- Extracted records

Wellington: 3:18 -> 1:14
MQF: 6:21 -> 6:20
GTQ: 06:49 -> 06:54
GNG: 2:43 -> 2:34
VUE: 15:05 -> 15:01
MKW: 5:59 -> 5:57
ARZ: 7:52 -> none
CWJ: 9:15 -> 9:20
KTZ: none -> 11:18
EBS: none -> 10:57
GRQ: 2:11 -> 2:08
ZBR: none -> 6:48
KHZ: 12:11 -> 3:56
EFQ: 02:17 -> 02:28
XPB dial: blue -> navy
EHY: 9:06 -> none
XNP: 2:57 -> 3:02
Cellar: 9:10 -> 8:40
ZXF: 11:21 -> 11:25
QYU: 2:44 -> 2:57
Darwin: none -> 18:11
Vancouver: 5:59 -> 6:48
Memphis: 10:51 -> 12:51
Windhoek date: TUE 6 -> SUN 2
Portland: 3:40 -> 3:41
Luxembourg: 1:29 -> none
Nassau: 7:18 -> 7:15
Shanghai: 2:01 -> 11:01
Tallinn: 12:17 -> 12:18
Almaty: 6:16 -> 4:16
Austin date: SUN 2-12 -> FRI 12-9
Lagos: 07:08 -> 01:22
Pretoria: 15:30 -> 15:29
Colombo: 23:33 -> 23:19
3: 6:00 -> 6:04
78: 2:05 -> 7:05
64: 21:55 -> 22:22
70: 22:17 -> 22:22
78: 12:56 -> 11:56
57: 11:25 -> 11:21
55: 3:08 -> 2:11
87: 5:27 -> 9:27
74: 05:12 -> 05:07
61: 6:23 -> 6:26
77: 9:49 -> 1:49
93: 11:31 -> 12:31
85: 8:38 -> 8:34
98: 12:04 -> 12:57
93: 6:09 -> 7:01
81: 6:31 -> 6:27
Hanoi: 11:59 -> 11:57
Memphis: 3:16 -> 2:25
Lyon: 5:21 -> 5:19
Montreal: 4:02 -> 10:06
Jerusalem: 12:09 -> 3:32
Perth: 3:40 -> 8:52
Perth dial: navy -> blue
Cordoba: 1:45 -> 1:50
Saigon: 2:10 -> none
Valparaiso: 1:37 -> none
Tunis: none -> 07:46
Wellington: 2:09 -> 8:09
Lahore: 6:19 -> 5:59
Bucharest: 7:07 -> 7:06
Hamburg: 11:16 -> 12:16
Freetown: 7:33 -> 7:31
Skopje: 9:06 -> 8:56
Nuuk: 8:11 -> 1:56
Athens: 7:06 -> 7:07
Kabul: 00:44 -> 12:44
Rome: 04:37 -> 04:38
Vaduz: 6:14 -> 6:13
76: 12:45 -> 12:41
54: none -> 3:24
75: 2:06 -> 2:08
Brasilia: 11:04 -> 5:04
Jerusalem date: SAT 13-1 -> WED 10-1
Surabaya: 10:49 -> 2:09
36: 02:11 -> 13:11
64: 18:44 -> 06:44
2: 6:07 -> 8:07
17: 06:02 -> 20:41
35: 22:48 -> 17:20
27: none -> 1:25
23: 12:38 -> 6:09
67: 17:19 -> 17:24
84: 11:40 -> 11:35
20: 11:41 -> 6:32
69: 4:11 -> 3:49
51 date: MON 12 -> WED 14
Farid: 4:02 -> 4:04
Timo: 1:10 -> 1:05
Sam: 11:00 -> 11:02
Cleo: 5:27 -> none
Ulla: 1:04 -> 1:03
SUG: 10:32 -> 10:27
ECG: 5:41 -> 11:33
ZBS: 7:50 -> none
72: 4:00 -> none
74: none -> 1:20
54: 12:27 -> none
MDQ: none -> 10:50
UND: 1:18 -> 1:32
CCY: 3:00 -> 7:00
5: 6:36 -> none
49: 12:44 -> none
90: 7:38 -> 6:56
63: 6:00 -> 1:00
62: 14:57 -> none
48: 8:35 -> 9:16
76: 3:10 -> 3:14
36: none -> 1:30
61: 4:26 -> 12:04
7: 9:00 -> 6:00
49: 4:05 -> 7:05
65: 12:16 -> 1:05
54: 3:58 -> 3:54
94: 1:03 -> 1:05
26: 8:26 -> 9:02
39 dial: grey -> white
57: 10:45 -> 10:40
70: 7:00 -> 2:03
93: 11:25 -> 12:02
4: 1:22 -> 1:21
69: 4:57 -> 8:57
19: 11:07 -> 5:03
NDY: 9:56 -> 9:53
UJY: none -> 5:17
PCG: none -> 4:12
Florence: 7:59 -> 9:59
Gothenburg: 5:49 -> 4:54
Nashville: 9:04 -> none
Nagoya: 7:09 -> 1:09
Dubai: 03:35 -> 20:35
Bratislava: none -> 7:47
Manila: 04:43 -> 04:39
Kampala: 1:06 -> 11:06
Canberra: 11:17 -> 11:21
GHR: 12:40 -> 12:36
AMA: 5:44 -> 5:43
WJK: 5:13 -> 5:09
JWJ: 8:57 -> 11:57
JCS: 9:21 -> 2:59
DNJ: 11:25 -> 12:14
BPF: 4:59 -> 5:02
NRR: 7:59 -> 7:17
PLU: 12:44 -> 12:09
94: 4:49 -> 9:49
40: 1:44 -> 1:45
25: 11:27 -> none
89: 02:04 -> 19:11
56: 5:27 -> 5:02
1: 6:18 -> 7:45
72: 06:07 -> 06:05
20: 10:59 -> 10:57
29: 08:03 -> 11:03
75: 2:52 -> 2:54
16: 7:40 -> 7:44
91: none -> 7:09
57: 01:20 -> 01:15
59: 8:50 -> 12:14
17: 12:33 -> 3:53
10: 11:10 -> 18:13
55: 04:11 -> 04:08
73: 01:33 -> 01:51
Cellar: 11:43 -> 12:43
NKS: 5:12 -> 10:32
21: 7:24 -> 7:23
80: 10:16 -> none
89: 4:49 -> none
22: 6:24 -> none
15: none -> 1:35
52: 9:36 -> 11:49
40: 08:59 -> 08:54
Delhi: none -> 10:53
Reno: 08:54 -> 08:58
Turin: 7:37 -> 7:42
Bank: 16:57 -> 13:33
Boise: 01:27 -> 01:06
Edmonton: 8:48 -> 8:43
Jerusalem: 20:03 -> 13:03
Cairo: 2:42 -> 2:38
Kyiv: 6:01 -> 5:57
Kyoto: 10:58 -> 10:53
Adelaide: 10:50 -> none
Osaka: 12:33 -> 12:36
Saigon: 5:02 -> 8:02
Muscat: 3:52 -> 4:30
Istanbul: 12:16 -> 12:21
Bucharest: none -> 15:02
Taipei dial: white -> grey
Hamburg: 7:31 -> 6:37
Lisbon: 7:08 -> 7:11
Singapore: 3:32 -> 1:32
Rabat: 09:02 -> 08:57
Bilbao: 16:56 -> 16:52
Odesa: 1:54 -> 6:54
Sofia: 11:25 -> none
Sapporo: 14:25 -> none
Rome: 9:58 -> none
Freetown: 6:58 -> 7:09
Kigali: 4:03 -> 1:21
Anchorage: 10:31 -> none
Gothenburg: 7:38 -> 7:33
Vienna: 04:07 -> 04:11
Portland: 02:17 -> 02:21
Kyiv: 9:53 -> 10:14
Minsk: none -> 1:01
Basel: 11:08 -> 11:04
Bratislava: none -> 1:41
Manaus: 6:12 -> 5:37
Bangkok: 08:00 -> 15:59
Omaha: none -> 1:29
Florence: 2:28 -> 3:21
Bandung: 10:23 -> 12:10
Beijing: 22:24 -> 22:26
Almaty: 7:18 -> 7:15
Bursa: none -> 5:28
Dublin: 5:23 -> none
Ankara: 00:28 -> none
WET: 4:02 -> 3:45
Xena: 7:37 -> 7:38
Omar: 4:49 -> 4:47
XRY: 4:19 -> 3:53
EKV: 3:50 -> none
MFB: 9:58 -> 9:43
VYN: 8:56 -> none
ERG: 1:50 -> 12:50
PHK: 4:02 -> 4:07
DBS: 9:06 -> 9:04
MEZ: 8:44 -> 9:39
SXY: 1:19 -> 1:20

- The problem
Copy the records word for word, from the first line through the line holding "78: 2:05 -> 7:05", including both.

- Expected answer
Wellington: 3:18 -> 1:14
MQF: 6:21 -> 6:20
GTQ: 06:49 -> 06:54
GNG: 2:43 -> 2:34
VUE: 15:05 -> 15:01
MKW: 5:59 -> 5:57
ARZ: 7:52 -> none
CWJ: 9:15 -> 9:20
KTZ: none -> 11:18
EBS: none -> 10:57
GRQ: 2:11 -> 2:08
ZBR: none -> 6:48
KHZ: 12:11 -> 3:56
EFQ: 02:17 -> 02:28
XPB dial: blue -> navy
EHY: 9:06 -> none
XNP: 2:57 -> 3:02
Cellar: 9:10 -> 8:40
ZXF: 11:21 -> 11:25
QYU: 2:44 -> 2:57
Darwin: none -> 18:11
Vancouver: 5:59 -> 6:48
Memphis: 10:51 -> 12:51
Windhoek date: TUE 6 -> SUN 2
Portland: 3:40 -> 3:41
Luxembourg: 1:29 -> none
Nassau: 7:18 -> 7:15
Shanghai: 2:01 -> 11:01
Tallinn: 12:17 -> 12:18
Almaty: 6:16 -> 4:16
Austin date: SUN 2-12 -> FRI 12-9
Lagos: 07:08 -> 01:22
Pretoria: 15:30 -> 15:29
Colombo: 23:33 -> 23:19
3: 6:00 -> 6:04
78: 2:05 -> 7:05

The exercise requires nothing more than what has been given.